Your assignment>
Taking the data below, please print only the lines from the line holding "yellow semicircle: (100, 58)" to the line holding "brown square: (199, 226) -> (94, 88), moved", inclusive, with pictures omitted.

Exercise input>

== Segment start ==

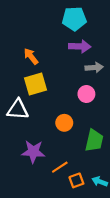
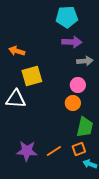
orange arrow: (31, 56) -> (17, 51), moved, turned -35
orange circle: (64, 123) -> (73, 103), moved
purple star: (33, 152) -> (27, 151), moved
orange square: (76, 180) -> (79, 149), moved

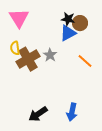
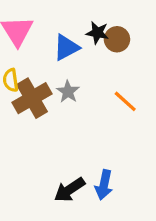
blue triangle: (68, 33) -> (66, 47), moved
black arrow: (38, 114) -> (70, 190), moved

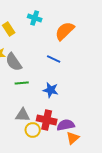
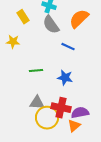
gray semicircle: (14, 62) -> (51, 25), moved
yellow circle: (33, 130) -> (47, 118), size x1.5
orange triangle: (73, 138) -> (74, 126), moved

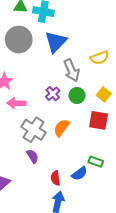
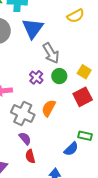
yellow semicircle: (100, 58) -> (76, 16), moved
red square: (99, 120) -> (83, 97), turned -30
red semicircle: (55, 178) -> (30, 156), moved

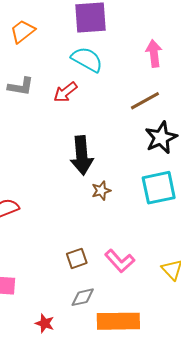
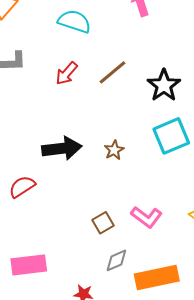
red arrow: (65, 92) -> (67, 73), moved
brown line: (145, 101) -> (113, 72), moved
black arrow: (82, 155) -> (62, 148), moved, turned -81

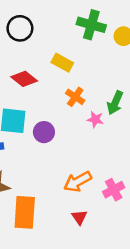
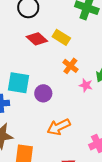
red diamond: (24, 79) -> (37, 39), moved
orange arrow: (78, 182) -> (59, 127), moved

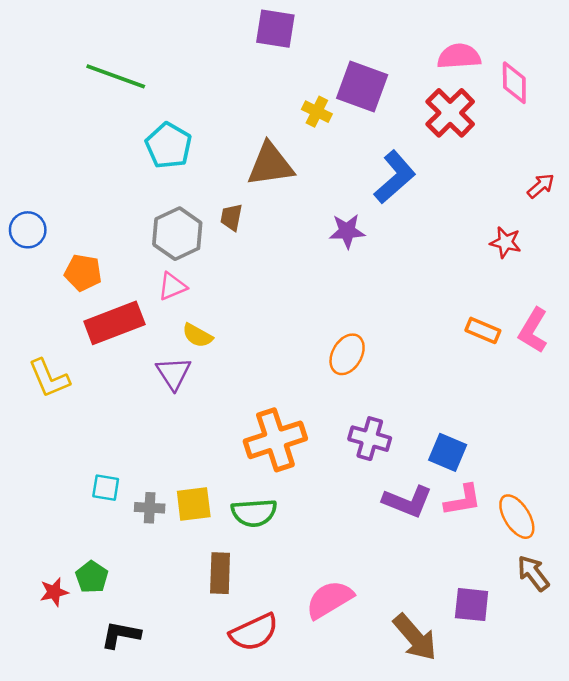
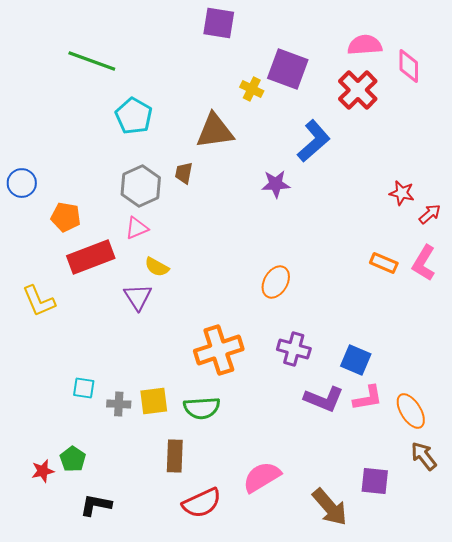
red arrow: (541, 186) -> (430, 214), moved

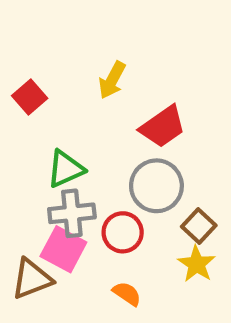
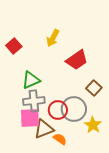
gray circle: (156, 186) -> (74, 109), moved
brown square: (199, 226) -> (94, 88), moved
pink square: (63, 249) -> (30, 118), turned -30
brown triangle: (32, 279) -> (44, 129), moved

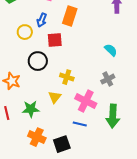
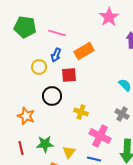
orange rectangle: (70, 16) -> (84, 51), turned 42
gray cross: (108, 79) -> (122, 114), turned -32
yellow triangle: (55, 97) -> (69, 152), moved

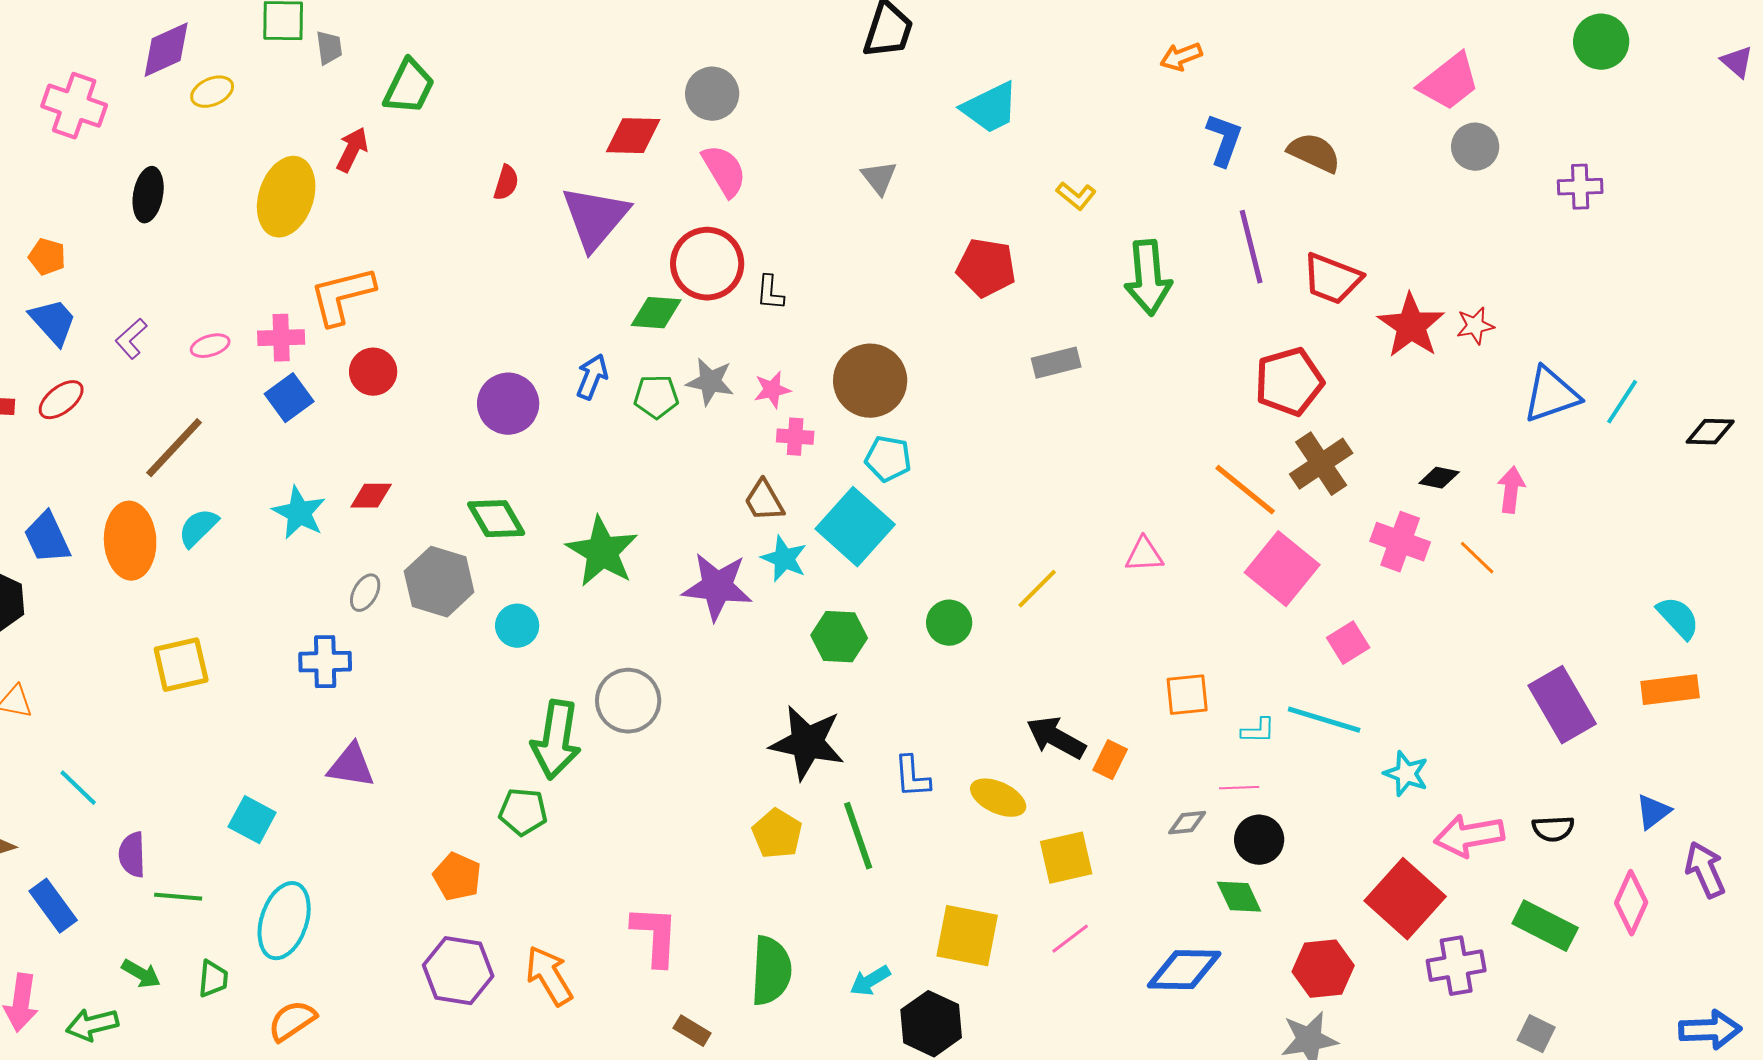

== Segment end ==

Problem solution>
yellow semicircle: (100, 58) -> (76, 16), moved
red square: (99, 120) -> (83, 97), turned -30
red semicircle: (55, 178) -> (30, 156), moved

red arrow: (65, 92) -> (67, 73), moved
brown line: (145, 101) -> (113, 72), moved
black arrow: (82, 155) -> (62, 148), moved, turned -81

red diamond: (24, 79) -> (37, 39), moved
orange arrow: (78, 182) -> (59, 127), moved

red arrow: (541, 186) -> (430, 214), moved

gray circle: (156, 186) -> (74, 109), moved
brown square: (199, 226) -> (94, 88), moved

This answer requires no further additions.